== Segment start ==
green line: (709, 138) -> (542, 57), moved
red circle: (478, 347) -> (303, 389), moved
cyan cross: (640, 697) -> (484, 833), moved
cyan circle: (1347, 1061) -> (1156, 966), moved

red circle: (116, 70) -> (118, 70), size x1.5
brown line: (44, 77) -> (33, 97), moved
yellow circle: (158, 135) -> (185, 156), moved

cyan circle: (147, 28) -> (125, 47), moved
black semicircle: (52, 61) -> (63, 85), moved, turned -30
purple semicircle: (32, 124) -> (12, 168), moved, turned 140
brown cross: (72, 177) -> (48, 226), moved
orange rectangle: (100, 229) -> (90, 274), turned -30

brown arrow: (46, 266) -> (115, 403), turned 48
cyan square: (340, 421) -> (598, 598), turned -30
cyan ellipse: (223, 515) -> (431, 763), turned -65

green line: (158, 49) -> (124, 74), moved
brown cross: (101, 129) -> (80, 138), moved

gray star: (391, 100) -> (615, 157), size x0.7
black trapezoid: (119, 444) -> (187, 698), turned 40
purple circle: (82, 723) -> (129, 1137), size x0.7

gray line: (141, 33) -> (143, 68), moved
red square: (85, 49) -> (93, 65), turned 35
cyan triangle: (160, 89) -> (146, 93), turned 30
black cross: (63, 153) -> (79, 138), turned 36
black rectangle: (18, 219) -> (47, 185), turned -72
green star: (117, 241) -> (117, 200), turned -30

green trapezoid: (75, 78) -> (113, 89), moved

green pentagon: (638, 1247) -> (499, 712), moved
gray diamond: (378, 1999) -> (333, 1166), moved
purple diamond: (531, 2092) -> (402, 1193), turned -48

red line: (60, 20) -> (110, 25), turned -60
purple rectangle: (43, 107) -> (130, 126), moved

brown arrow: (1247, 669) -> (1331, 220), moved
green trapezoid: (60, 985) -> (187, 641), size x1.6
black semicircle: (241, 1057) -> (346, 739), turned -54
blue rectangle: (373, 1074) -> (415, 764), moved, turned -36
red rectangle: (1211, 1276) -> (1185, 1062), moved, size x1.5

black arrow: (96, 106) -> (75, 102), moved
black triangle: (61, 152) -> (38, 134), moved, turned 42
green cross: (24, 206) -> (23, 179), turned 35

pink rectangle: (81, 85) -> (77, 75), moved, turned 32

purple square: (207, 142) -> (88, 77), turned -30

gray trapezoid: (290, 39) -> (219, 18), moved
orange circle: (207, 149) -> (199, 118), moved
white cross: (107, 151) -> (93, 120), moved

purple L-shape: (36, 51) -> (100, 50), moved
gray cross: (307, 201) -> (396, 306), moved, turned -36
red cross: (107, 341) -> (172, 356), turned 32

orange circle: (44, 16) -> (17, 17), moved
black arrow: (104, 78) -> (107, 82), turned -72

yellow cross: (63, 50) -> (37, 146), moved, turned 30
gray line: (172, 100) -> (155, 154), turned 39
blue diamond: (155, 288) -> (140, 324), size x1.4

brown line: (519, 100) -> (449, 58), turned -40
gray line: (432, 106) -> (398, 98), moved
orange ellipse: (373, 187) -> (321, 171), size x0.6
== Segment end ==
**EXERCISE INSTRUCTIONS:** Starting at the top of the data above, repeat every line exactly until the line containing "cyan ellipse: (223, 515)" has been given, then stop.

**ANSWER SPACE:**
green line: (709, 138) -> (542, 57), moved
red circle: (478, 347) -> (303, 389), moved
cyan cross: (640, 697) -> (484, 833), moved
cyan circle: (1347, 1061) -> (1156, 966), moved

red circle: (116, 70) -> (118, 70), size x1.5
brown line: (44, 77) -> (33, 97), moved
yellow circle: (158, 135) -> (185, 156), moved

cyan circle: (147, 28) -> (125, 47), moved
black semicircle: (52, 61) -> (63, 85), moved, turned -30
purple semicircle: (32, 124) -> (12, 168), moved, turned 140
brown cross: (72, 177) -> (48, 226), moved
orange rectangle: (100, 229) -> (90, 274), turned -30

brown arrow: (46, 266) -> (115, 403), turned 48
cyan square: (340, 421) -> (598, 598), turned -30
cyan ellipse: (223, 515) -> (431, 763), turned -65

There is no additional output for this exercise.